## Records contained in a dataset

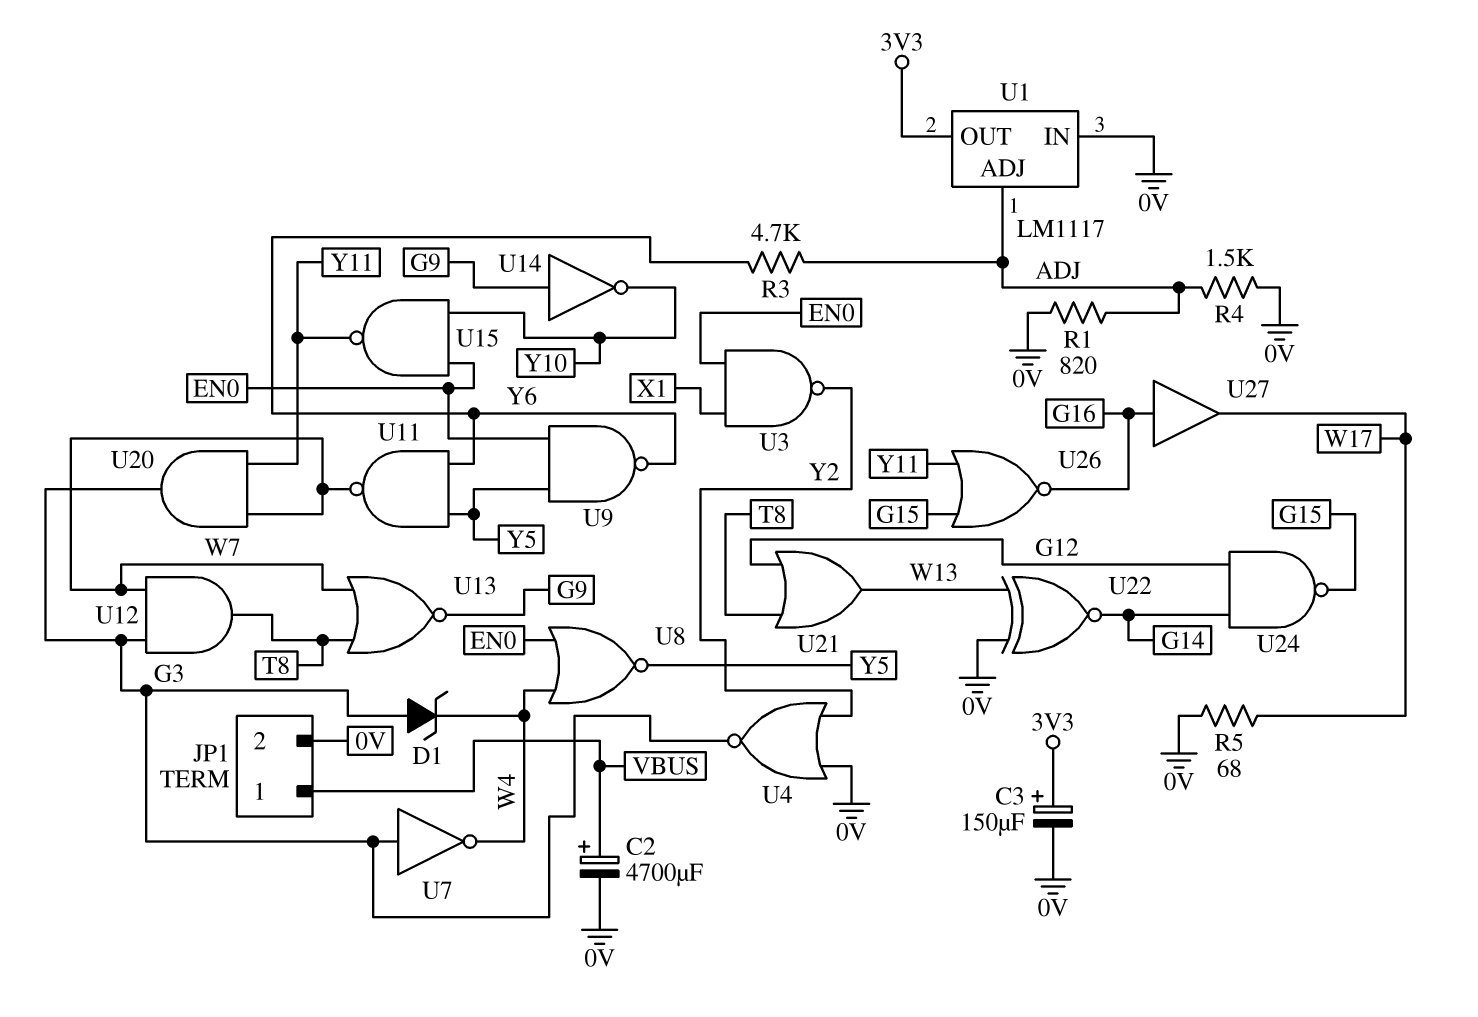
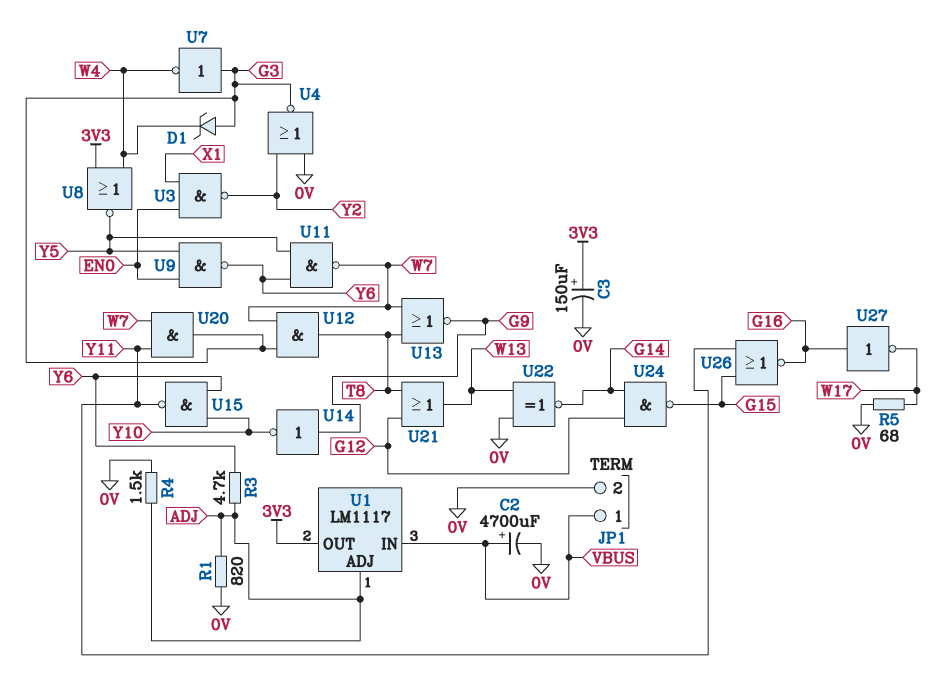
U1 pin IN: 0V -> VBUS
U8: NOR (in EN0, in W4, out Y5) -> NOR (in 3V3, in W4, out Y5)
U15: NAND (in EN0, in Y10, out Y11) -> NAND (in Y6, in Y10, out Y11)
U27: buffer (in G16, out W17) -> NOT (in G16, out W17)

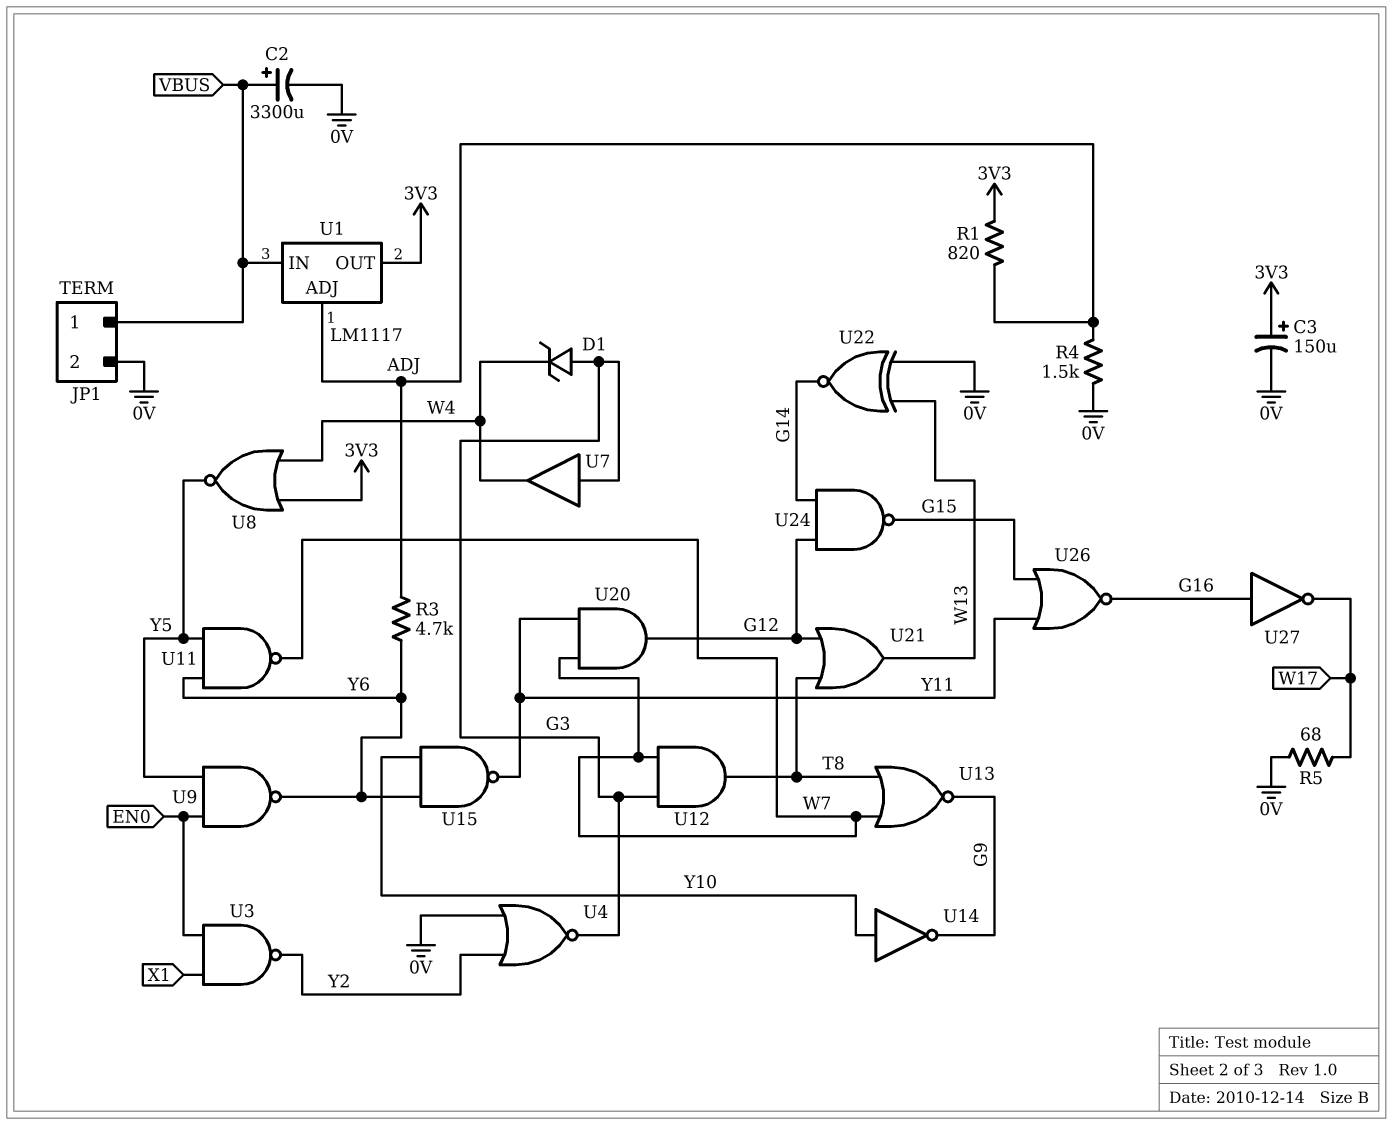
C2: 4700uF (plus VBUS, minus 0V) -> 3300uF (plus VBUS, minus 0V)
R1: 820 (0V, ADJ) -> 820 (3V3, ADJ)
U7: NOT (in G3, out W4) -> buffer (in G3, out W4)
U14: NOT (in G9, out Y10) -> NOT (in Y10, out G9)
U20: AND (in W7, in Y11, out G3) -> AND (in W7, in Y11, out G12)

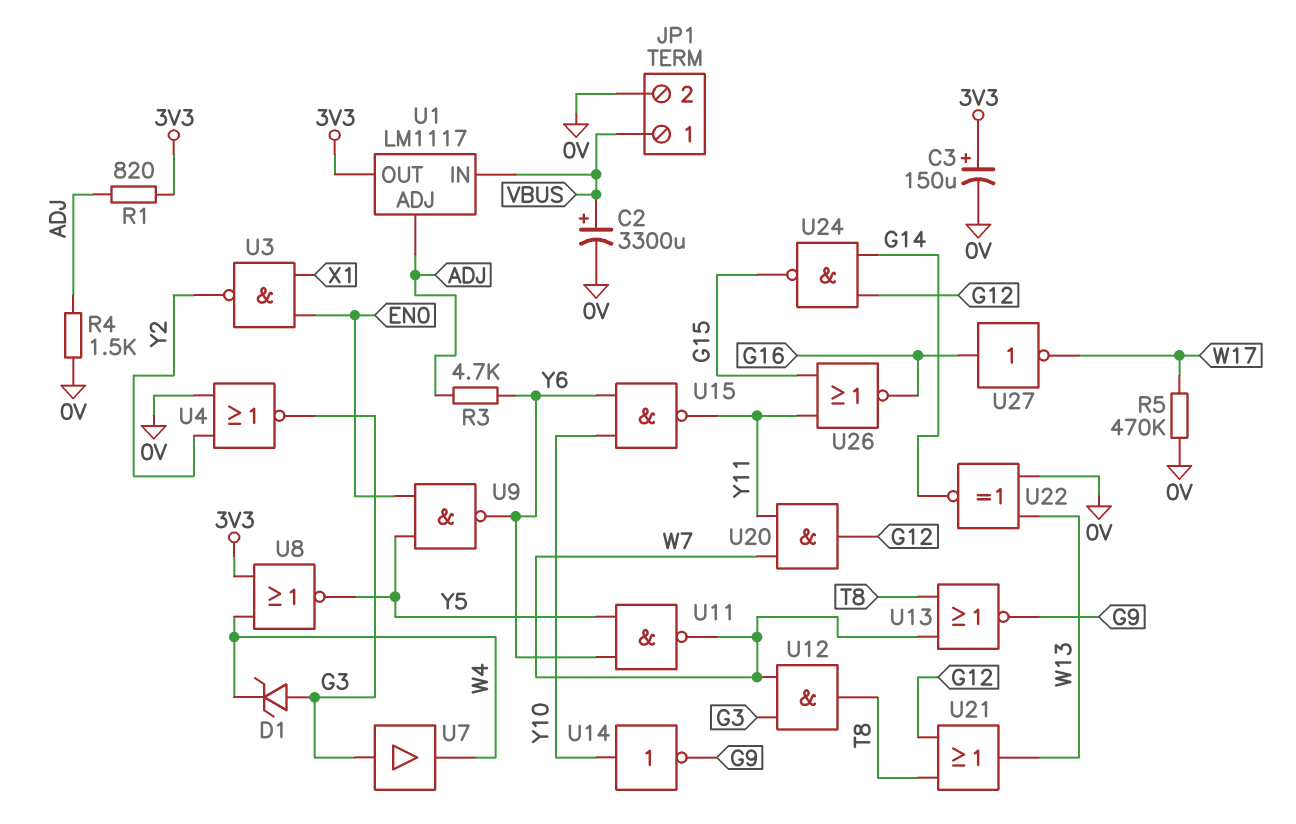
R5: 68 (0V, W17) -> 470k (0V, W17)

## PROBLEM TO SOLVE
Only the count is needed: the number of lines in the data that include the word "VBUS".

## EXERCISE RESPONSE
2